- **Goal of the exercise**: Copy the data that follows exactly as it is, excluding all pictures.

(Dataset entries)
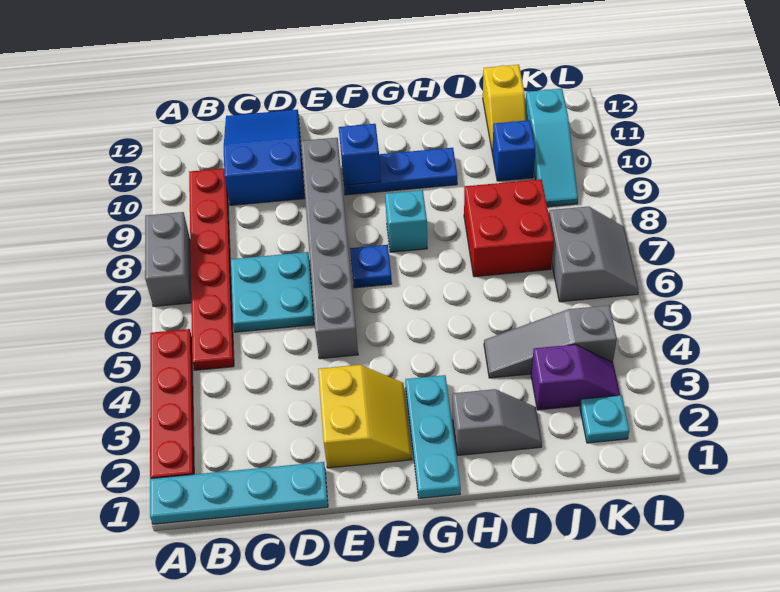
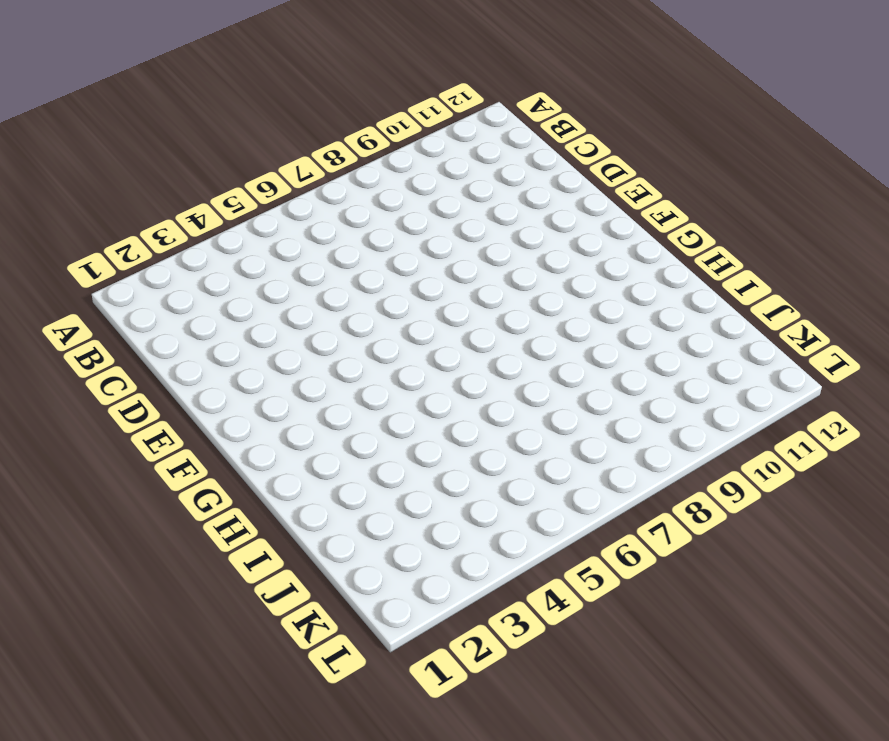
none -> cyan plate A1:D1 level 1
none -> red plate A2:A5 level 1
none -> grey brick A7:A8 level 1

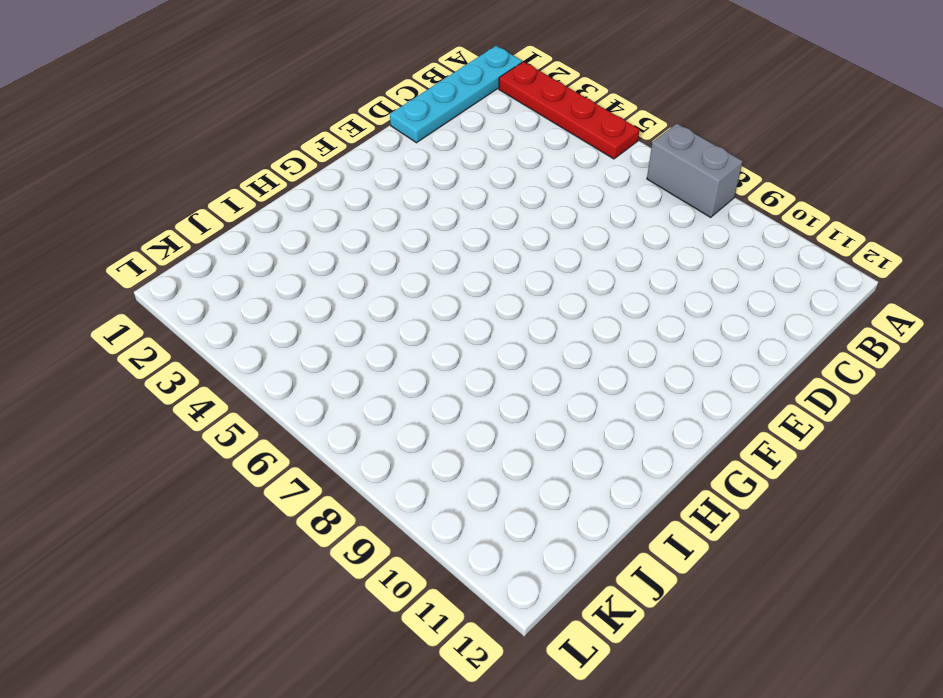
none -> red plate B5:B10 level 1
none -> cyan plate C6:D7 level 1
none -> blue slope C10:D12 level 1 top 10

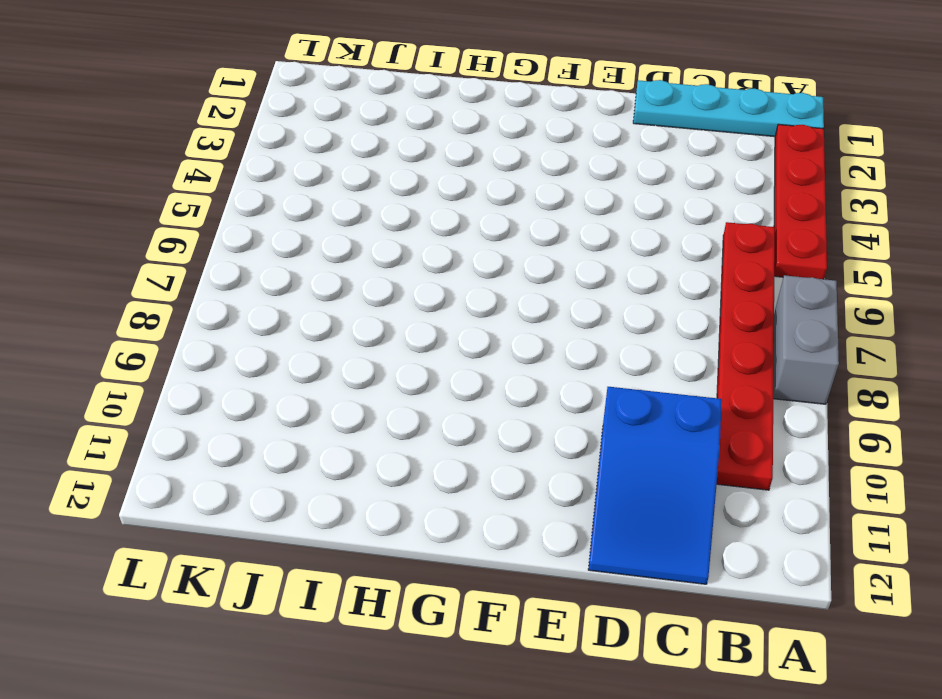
none -> cyan plate C6:D7 level 1
none -> yellow slope E2:F3 level 1 top E
none -> grey brick E5:E10 level 1

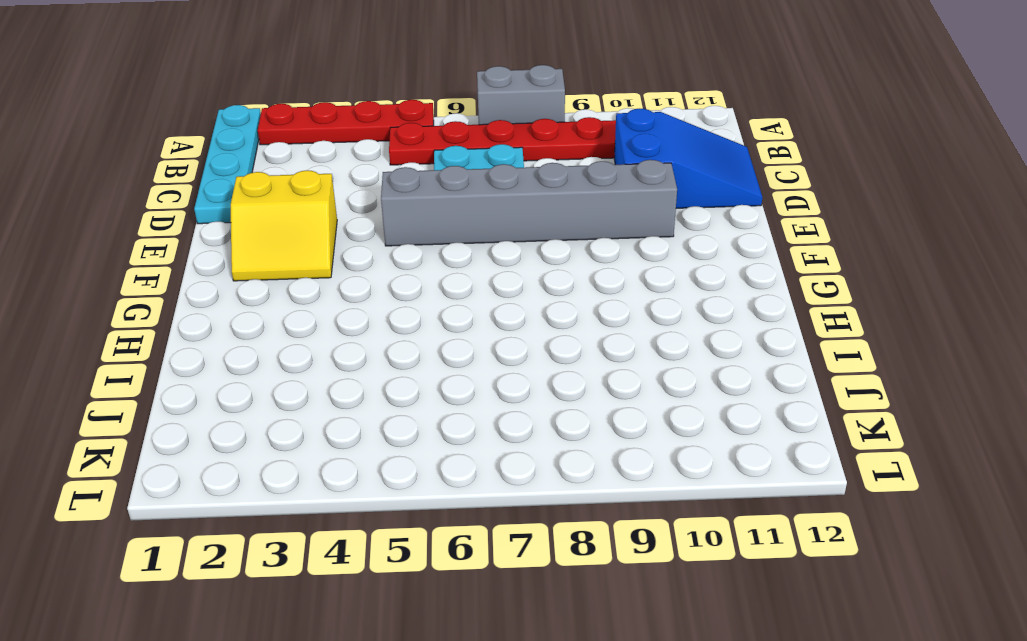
none -> blue plate F7 level 1
none -> blue plate F10:H10 level 1
none -> cyan plate G1:G3 level 1

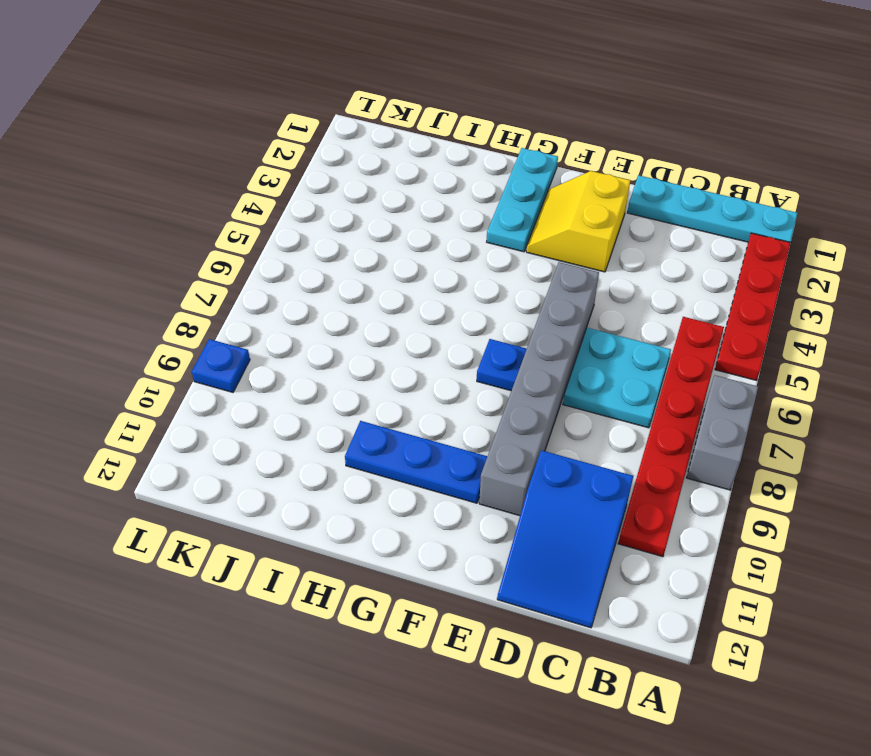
blue plate L9 level 1 -> none
none -> cyan brick G8 level 1
none -> grey slope H2:I2 level 1 top H
none -> grey slope I4:K4 level 1 top K

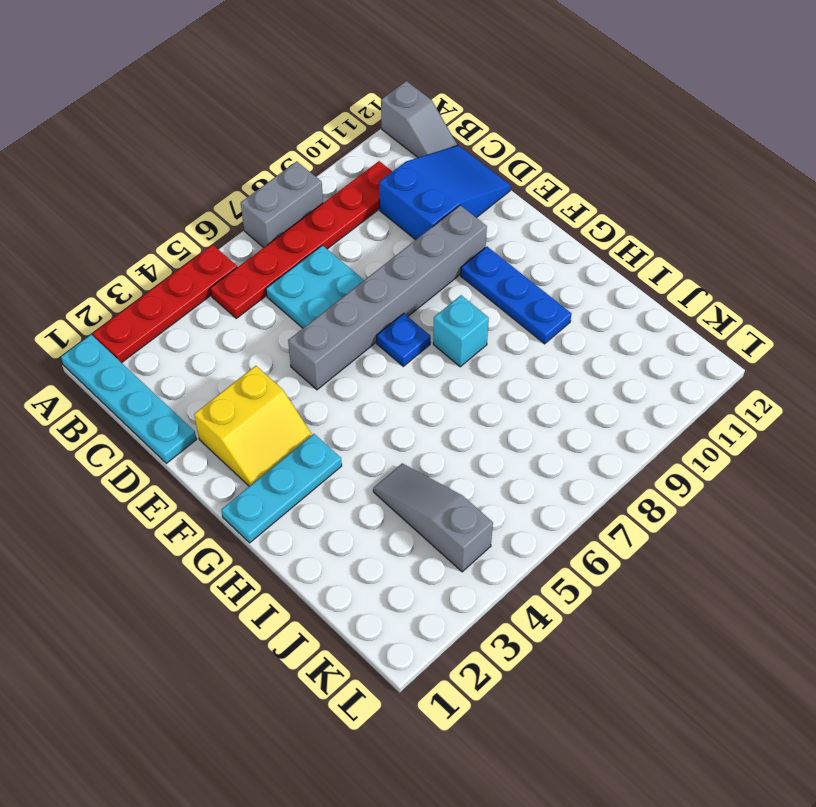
grey slope A12:B12 level 1 top A -> grey slope H2:I2 level 1 top H
none -> red brick I7:J8 level 1
none -> purple slope J3:K3 level 1 top J
none -> blue brick J10 level 1

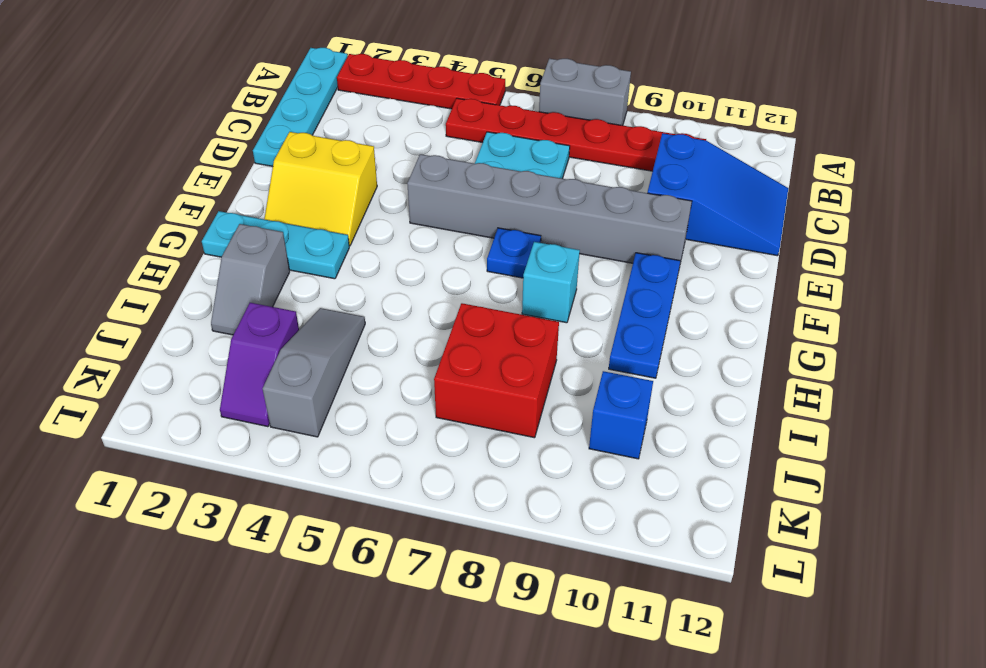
none -> yellow slope J11:J12 level 1 top 12
none -> cyan plate K2 level 1
none -> grey slope K6:L7 level 1 top K

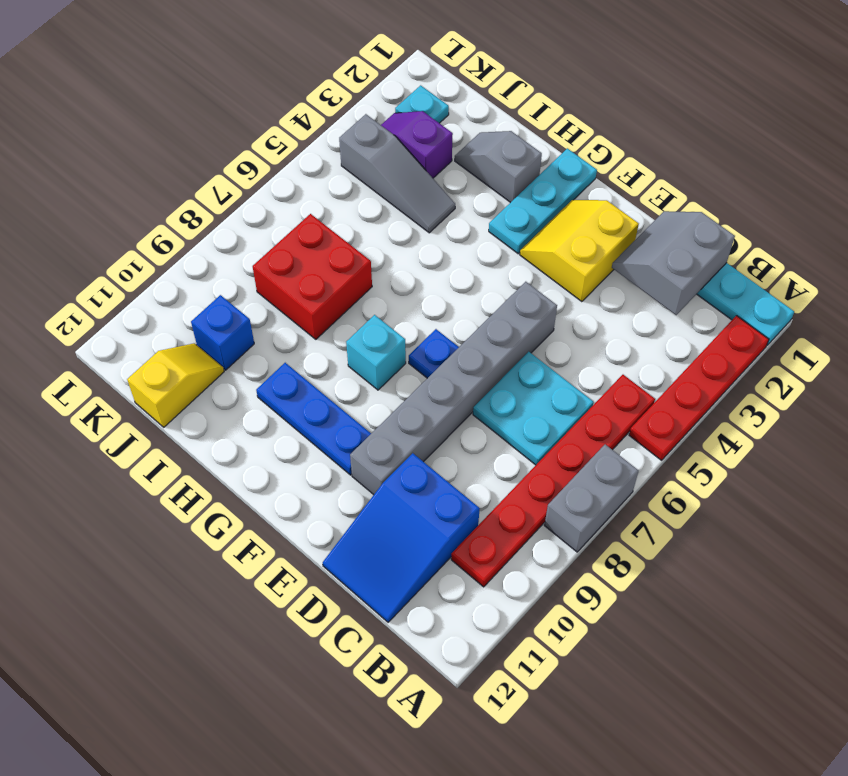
grey slope C1:D2 level 2 top C -> grey slope K6:L7 level 1 top K
none -> cyan slope K9:K11 level 1 top 11
none -> blue brick F10 level 2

- **Task output**:
none -> cyan plate A1:D1 level 1
none -> red plate A2:A5 level 1
none -> grey brick A7:A8 level 1

none -> red plate B5:B10 level 1
none -> cyan plate C6:D7 level 1
none -> blue slope C10:D12 level 1 top 10

none -> cyan plate C6:D7 level 1
none -> yellow slope E2:F3 level 1 top E
none -> grey brick E5:E10 level 1

none -> blue plate F7 level 1
none -> blue plate F10:H10 level 1
none -> cyan plate G1:G3 level 1

blue plate L9 level 1 -> none
none -> cyan brick G8 level 1
none -> grey slope H2:I2 level 1 top H
none -> grey slope I4:K4 level 1 top K

grey slope A12:B12 level 1 top A -> grey slope H2:I2 level 1 top H
none -> red brick I7:J8 level 1
none -> purple slope J3:K3 level 1 top J
none -> blue brick J10 level 1

none -> yellow slope J11:J12 level 1 top 12
none -> cyan plate K2 level 1
none -> grey slope K6:L7 level 1 top K

grey slope C1:D2 level 2 top C -> grey slope K6:L7 level 1 top K
none -> cyan slope K9:K11 level 1 top 11
none -> blue brick F10 level 2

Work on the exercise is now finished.